> **SOURCE DATA**
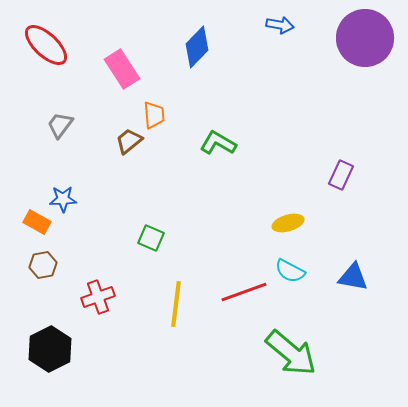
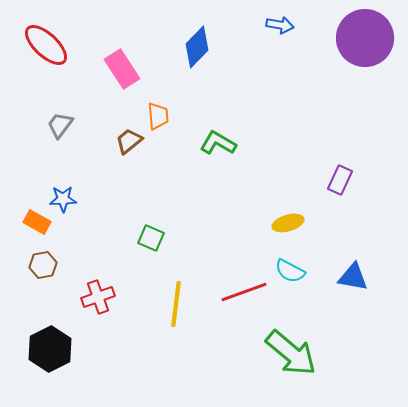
orange trapezoid: moved 4 px right, 1 px down
purple rectangle: moved 1 px left, 5 px down
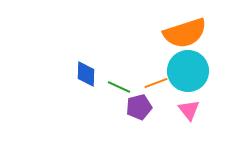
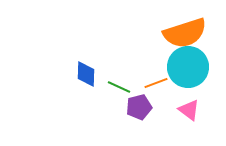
cyan circle: moved 4 px up
pink triangle: rotated 15 degrees counterclockwise
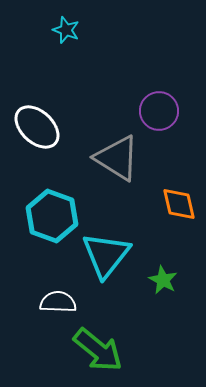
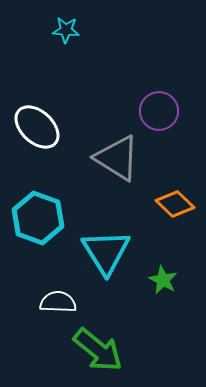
cyan star: rotated 16 degrees counterclockwise
orange diamond: moved 4 px left; rotated 33 degrees counterclockwise
cyan hexagon: moved 14 px left, 2 px down
cyan triangle: moved 3 px up; rotated 10 degrees counterclockwise
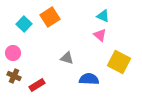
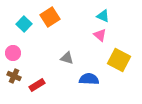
yellow square: moved 2 px up
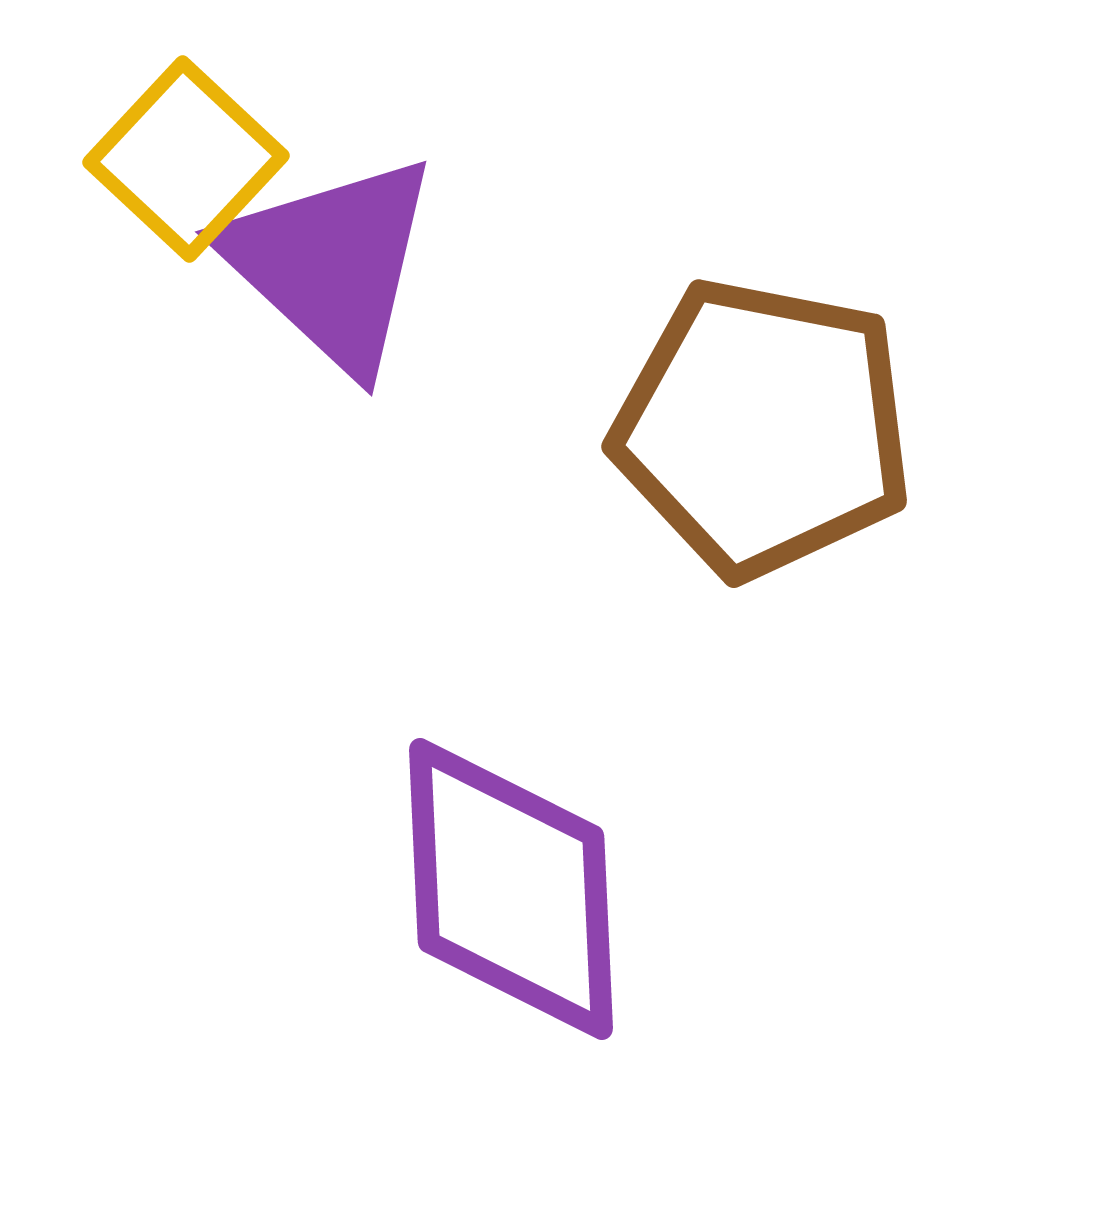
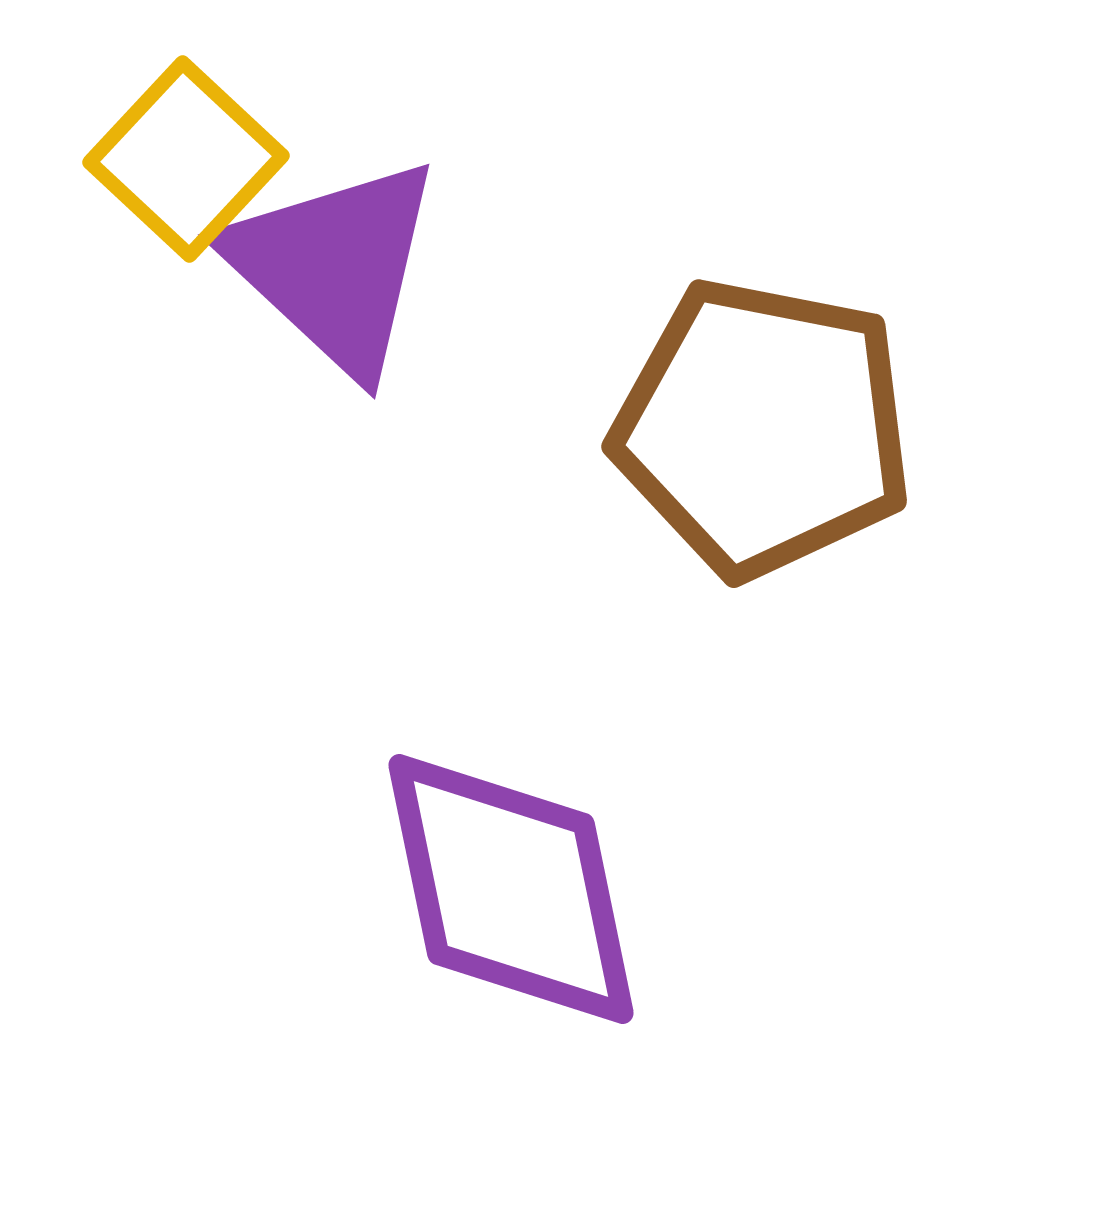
purple triangle: moved 3 px right, 3 px down
purple diamond: rotated 9 degrees counterclockwise
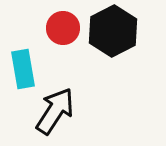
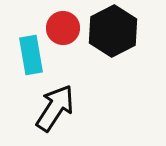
cyan rectangle: moved 8 px right, 14 px up
black arrow: moved 3 px up
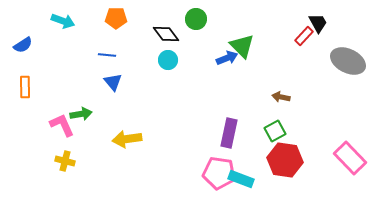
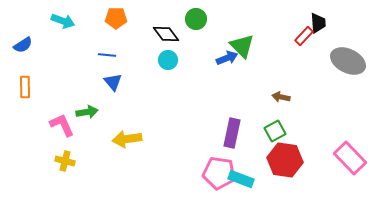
black trapezoid: rotated 25 degrees clockwise
green arrow: moved 6 px right, 2 px up
purple rectangle: moved 3 px right
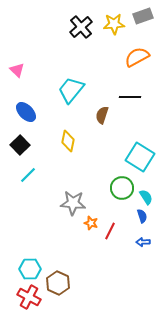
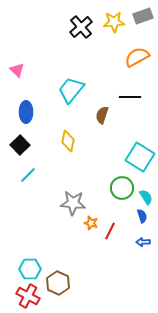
yellow star: moved 2 px up
blue ellipse: rotated 45 degrees clockwise
red cross: moved 1 px left, 1 px up
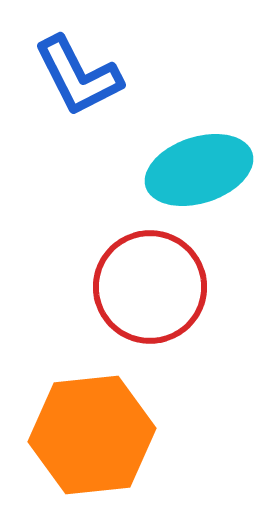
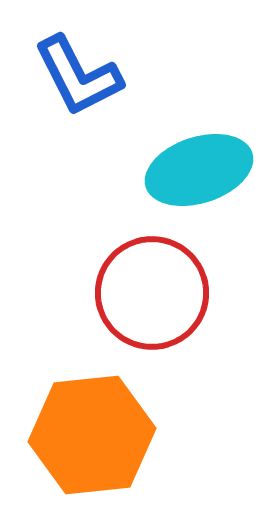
red circle: moved 2 px right, 6 px down
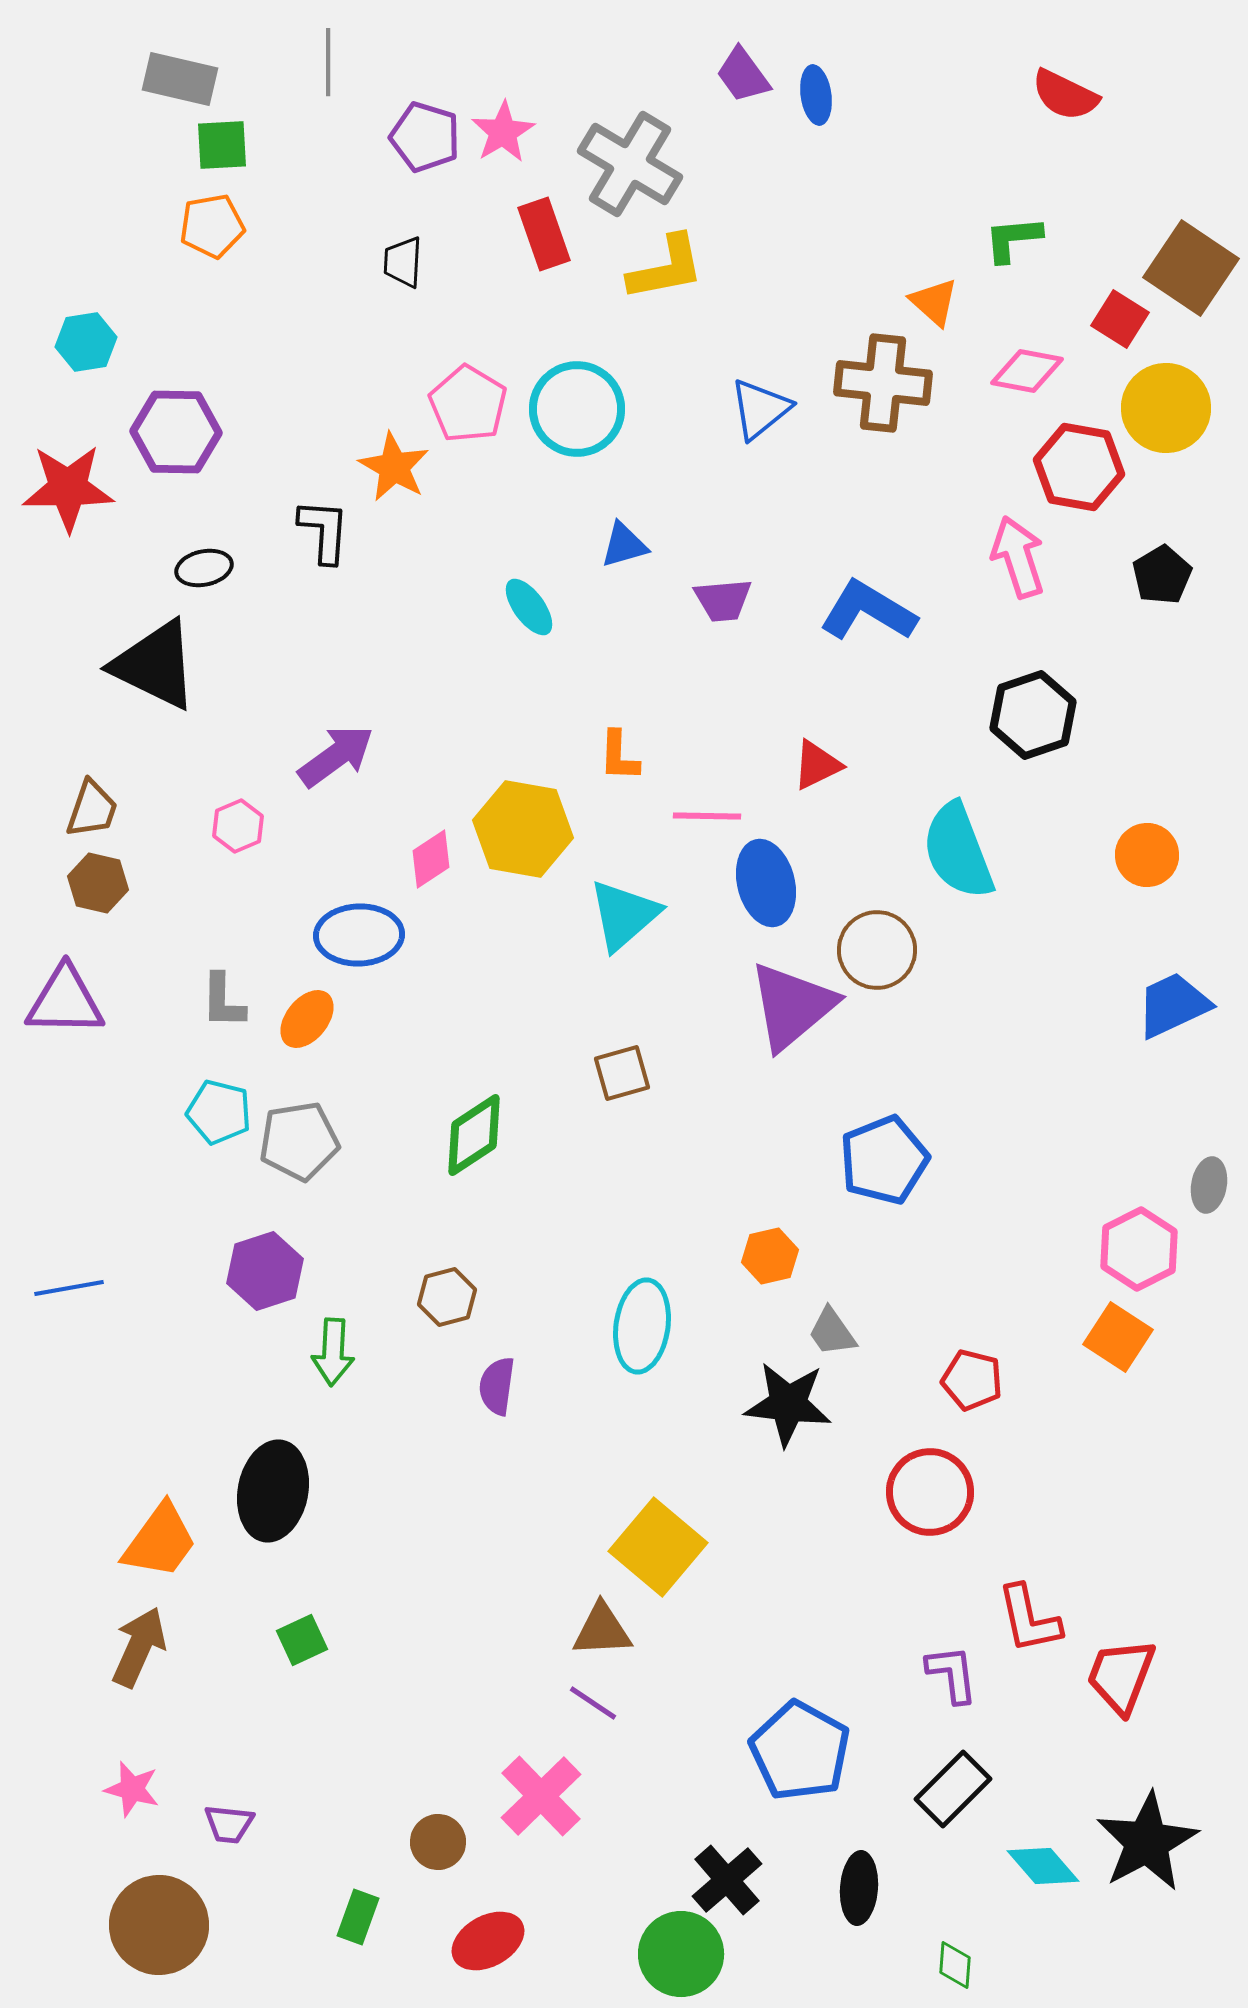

> **WRITTEN PROBLEM**
Copy every line of the records above word for word, leaving out the pictures.

> **WRITTEN SOLUTION**
orange trapezoid: moved 4 px right, 1 px down
purple rectangle: moved 1 px left, 5 px down
cyan circle: moved 4 px up
pink triangle: rotated 15 degrees counterclockwise
cyan star: rotated 16 degrees counterclockwise
orange diamond: moved 4 px left; rotated 33 degrees counterclockwise
cyan hexagon: moved 14 px left, 2 px down
cyan triangle: moved 3 px up; rotated 10 degrees counterclockwise
yellow square: moved 2 px up
purple triangle: moved 3 px right, 3 px down
purple diamond: rotated 9 degrees counterclockwise
cyan rectangle: moved 8 px right, 14 px up
black arrow: moved 3 px up
black trapezoid: rotated 25 degrees clockwise
green arrow: moved 6 px right, 2 px up
purple rectangle: moved 3 px right
yellow star: moved 2 px up
blue ellipse: rotated 45 degrees clockwise
red cross: moved 1 px left, 1 px up
red circle: moved 2 px right, 6 px down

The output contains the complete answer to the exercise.